BEGIN

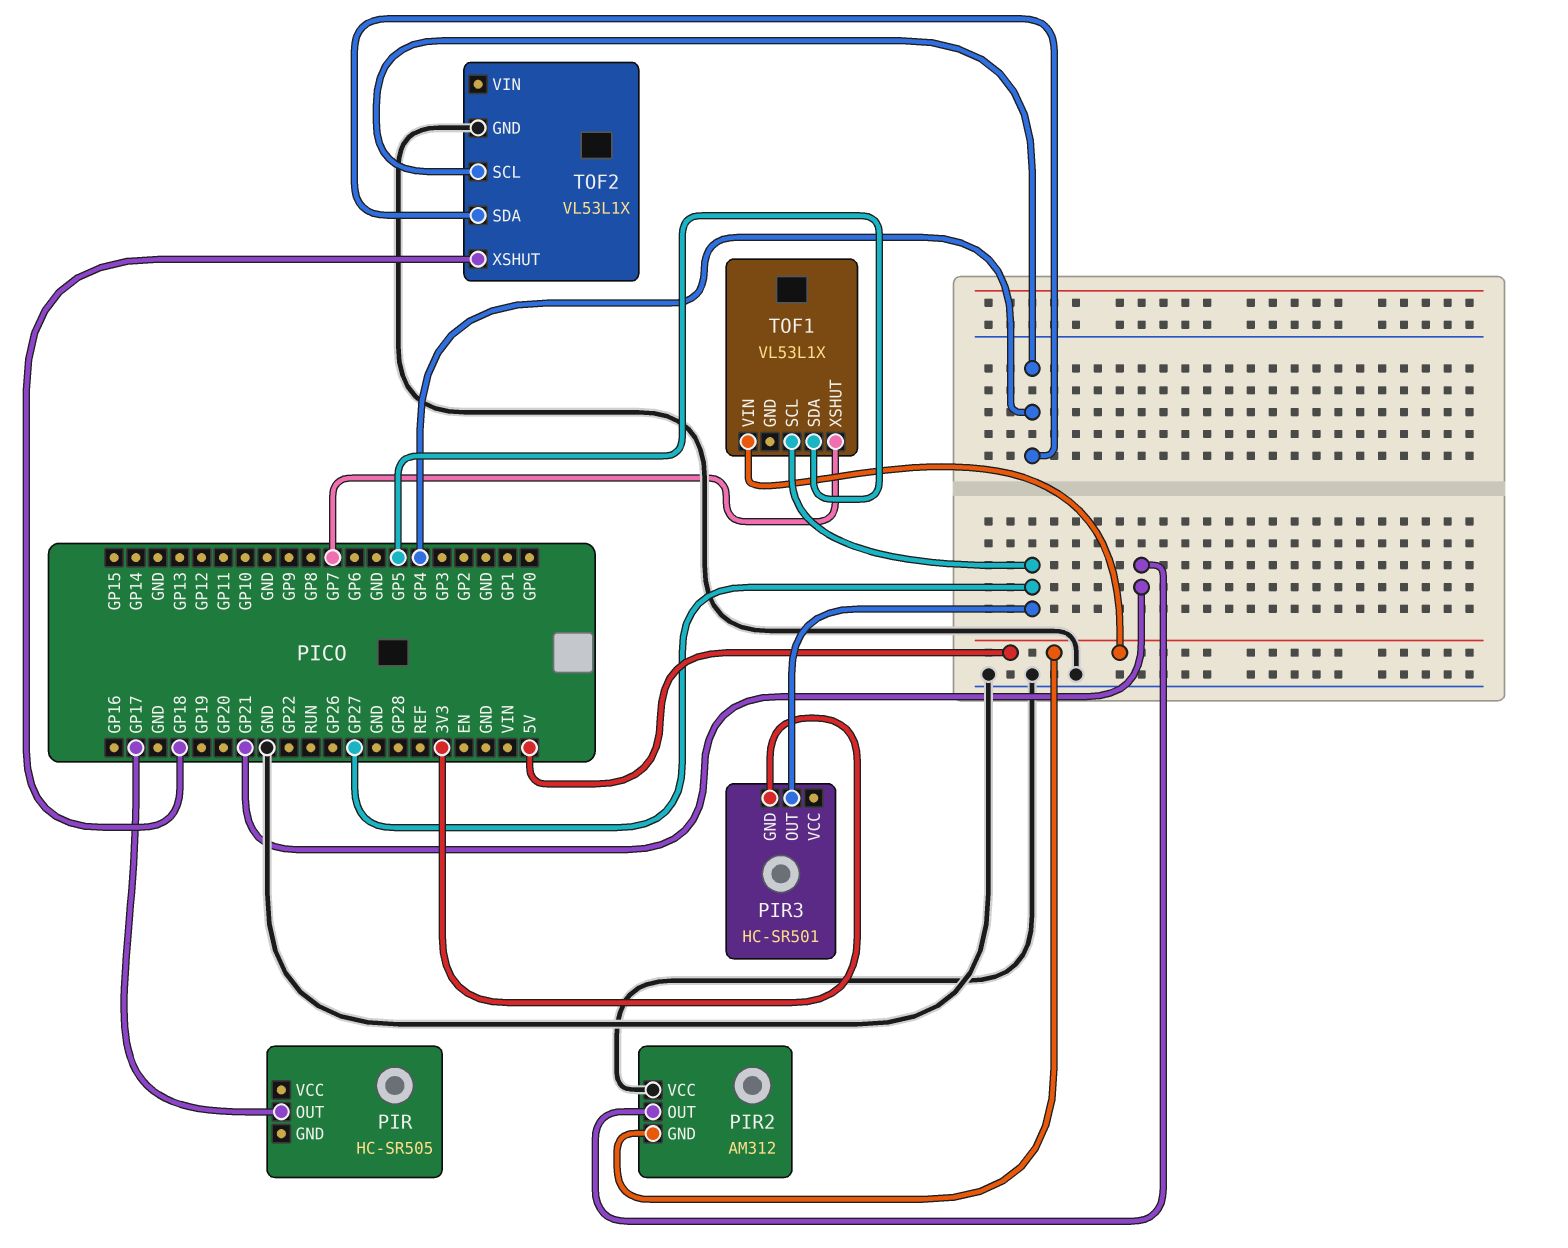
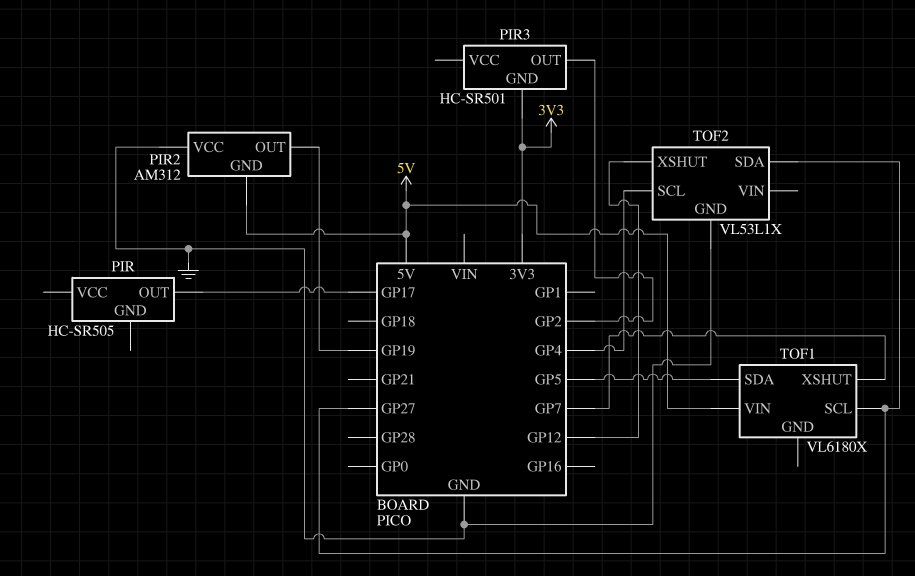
PIR2 pin OUT: GP21 -> GP19
PIR3 pin OUT: GP27 -> GP2
TOF1: VL53L1X -> VL6180X
TOF2 pin SDA: GP4 -> GP27
TOF2 pin XSHUT: GP18 -> GP12

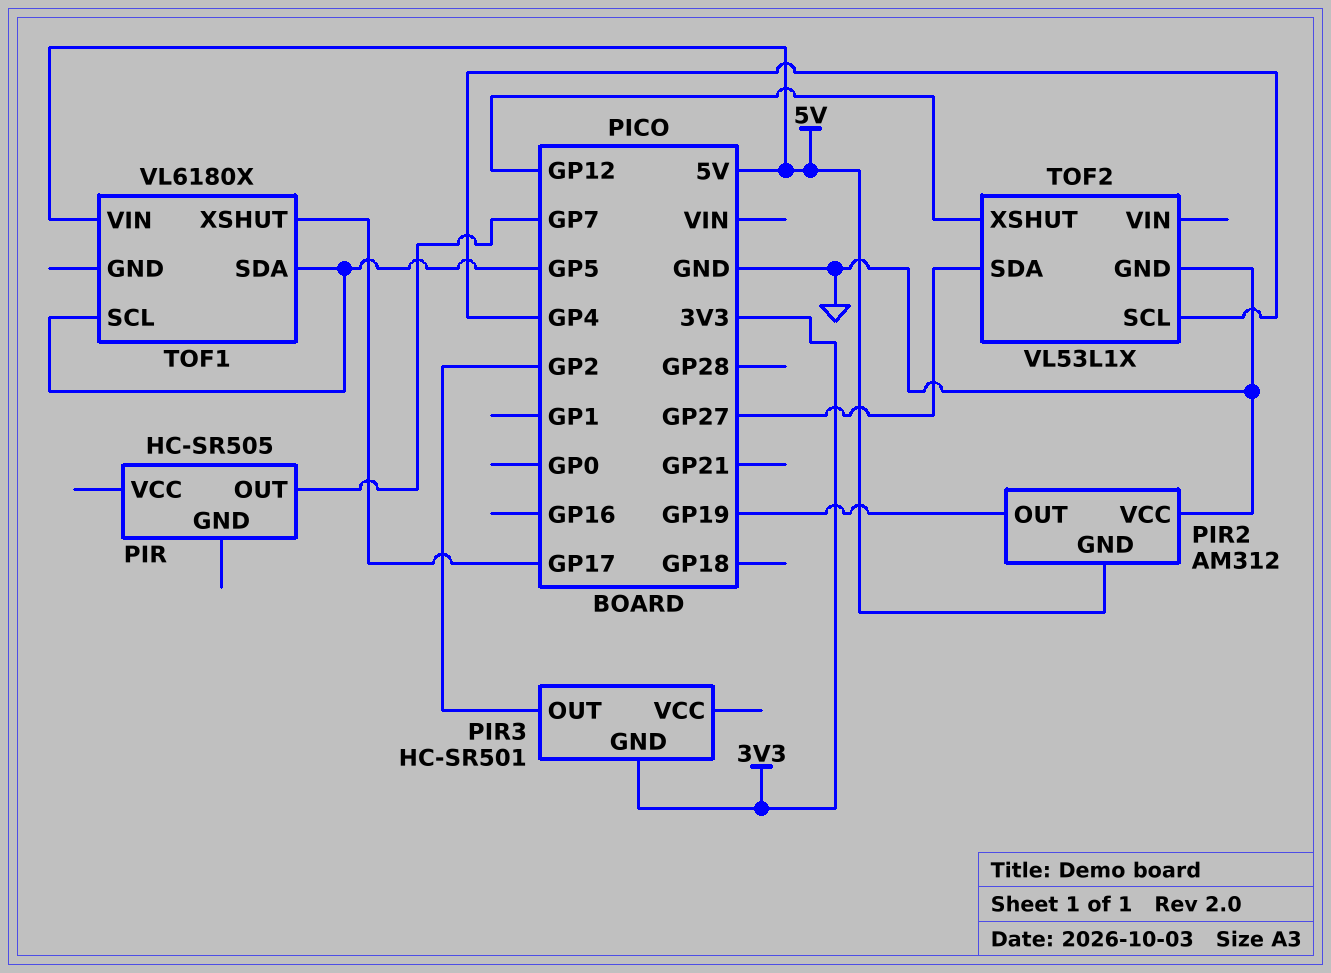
PIR pin OUT: GP17 -> GP7
TOF1 pin SCL: GP27 -> GP5
TOF1 pin XSHUT: GP7 -> GP17

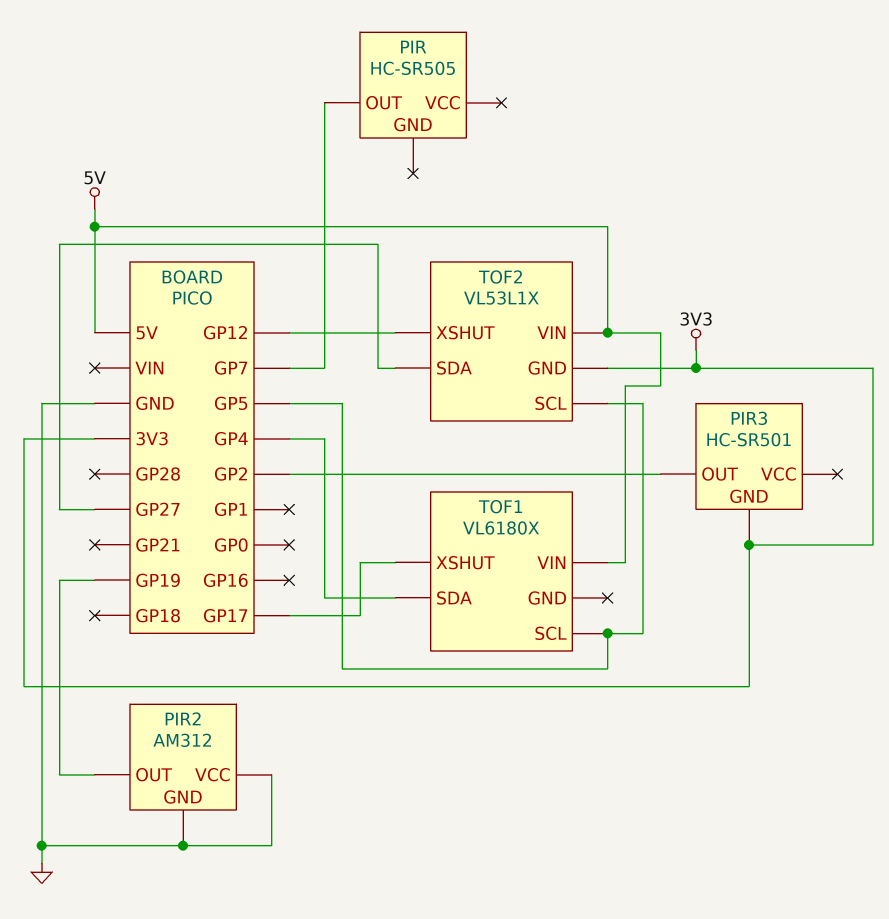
PIR2 pin GND: 5V -> GND
TOF1 pin SDA: GP5 -> GP4
TOF2 pin GND: GND -> 3V3
TOF2 pin SCL: GP4 -> GP5
TOF2 pin VIN: none -> 5V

END

• Task statement:
Your reply should restate every entry exactly, with the pictures left out.

• Answer box:
PIR2 pin OUT: GP21 -> GP19
PIR3 pin OUT: GP27 -> GP2
TOF1: VL53L1X -> VL6180X
TOF2 pin SDA: GP4 -> GP27
TOF2 pin XSHUT: GP18 -> GP12

PIR pin OUT: GP17 -> GP7
TOF1 pin SCL: GP27 -> GP5
TOF1 pin XSHUT: GP7 -> GP17

PIR2 pin GND: 5V -> GND
TOF1 pin SDA: GP5 -> GP4
TOF2 pin GND: GND -> 3V3
TOF2 pin SCL: GP4 -> GP5
TOF2 pin VIN: none -> 5V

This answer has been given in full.